*** DATA FOR ANALYSIS ***
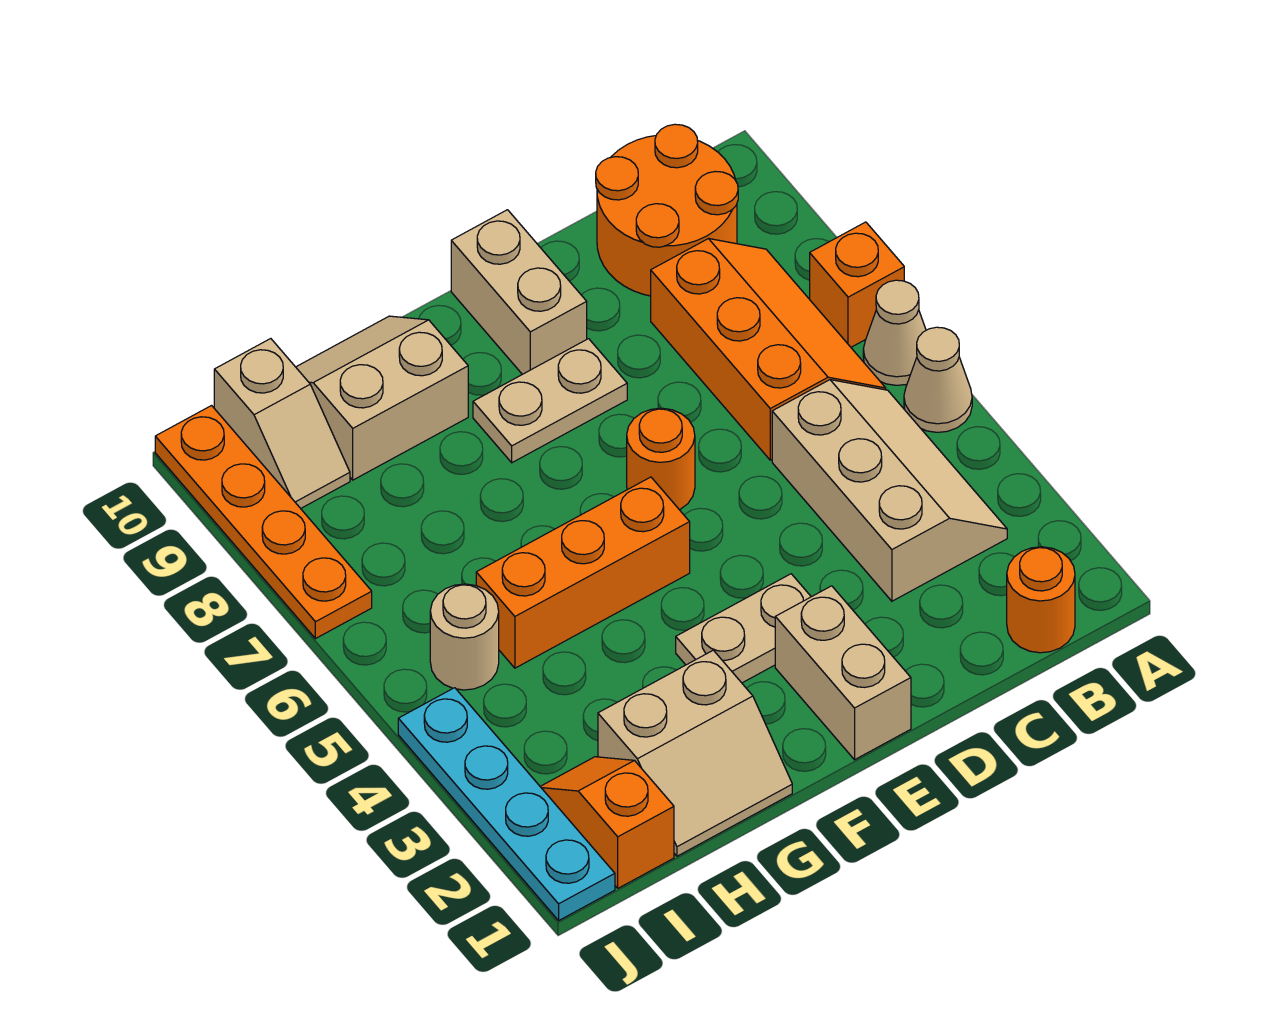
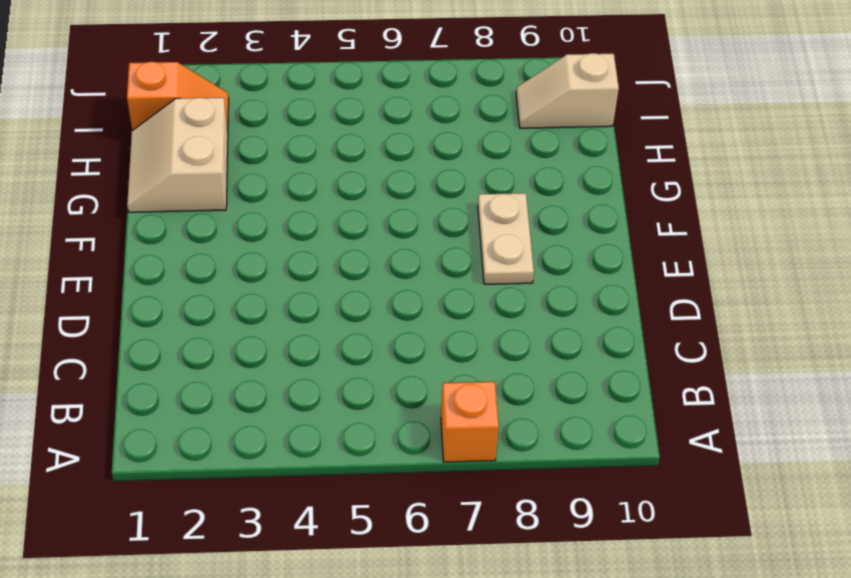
none -> tan cone A5 level 1
none -> tan cone A6 level 1
none -> orange round brick B1 level 1

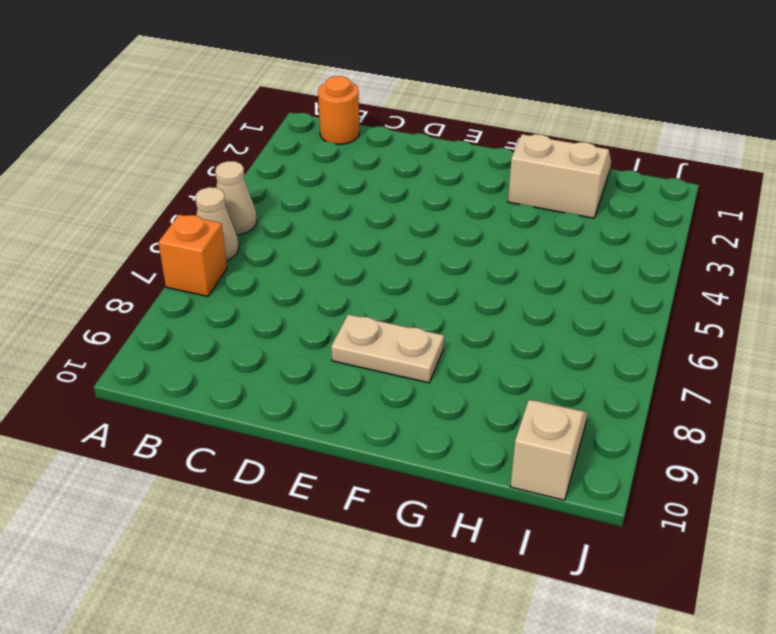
none -> tan slope B3:C5 level 1 top C
none -> orange slope B6:C8 level 1 top C
none -> orange round brick B9:C10 level 1

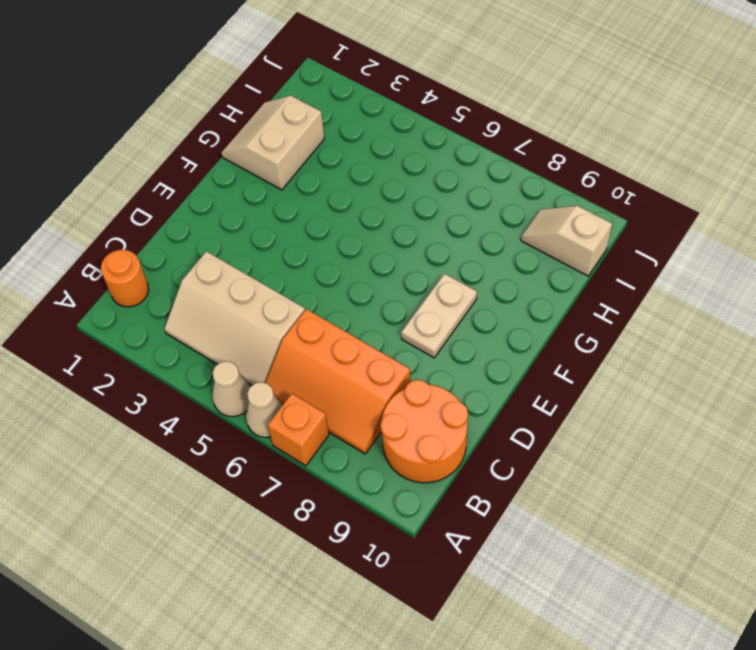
none -> tan brick E1:E2 level 1
none -> tan plate E3:F3 level 1
none -> orange round brick E6 level 1

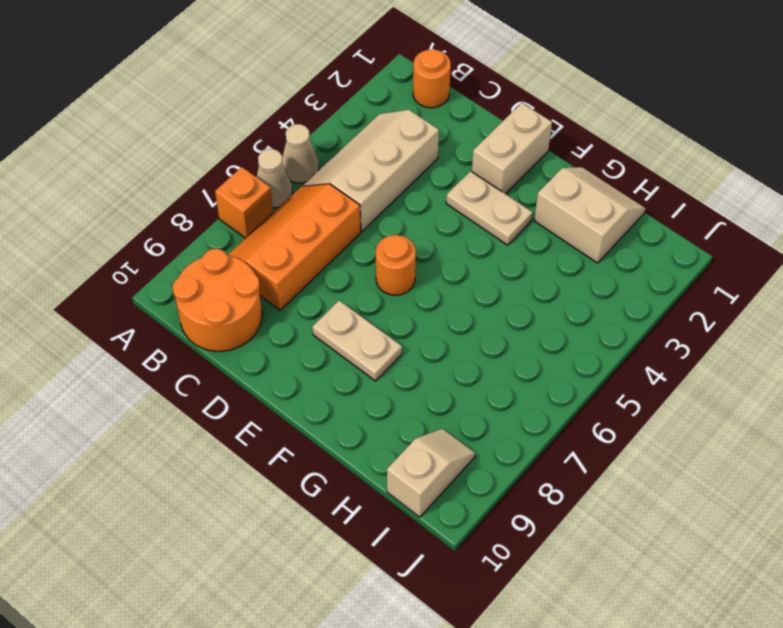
none -> tan brick E9:E10 level 1
none -> orange brick F5:H5 level 1
none -> tan slope G9:H10 level 1 top 9

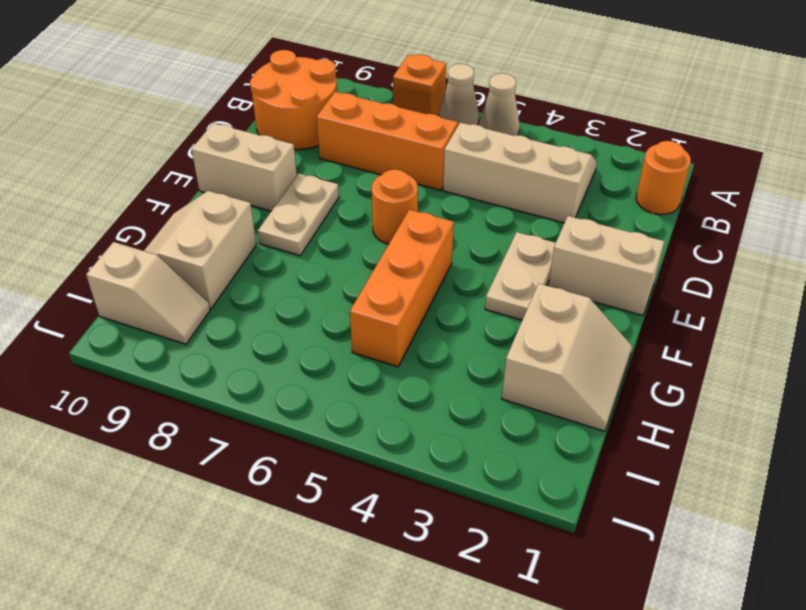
none -> orange slope I1:I2 level 1 top 1
none -> tan round brick I5 level 1
none -> cyan plate J1:J4 level 1

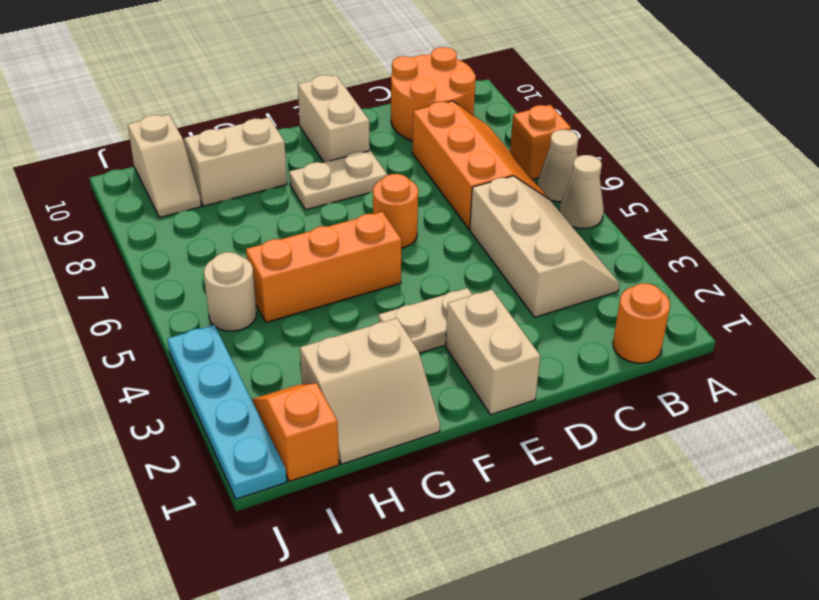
none -> orange plate J7:J10 level 1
*** End of DATA FOR ANALYSIS ***
ACTIVITY » Gather from the data above every line with the string "plate".

RESPONSE AREA »
none -> tan plate E3:F3 level 1
none -> cyan plate J1:J4 level 1
none -> orange plate J7:J10 level 1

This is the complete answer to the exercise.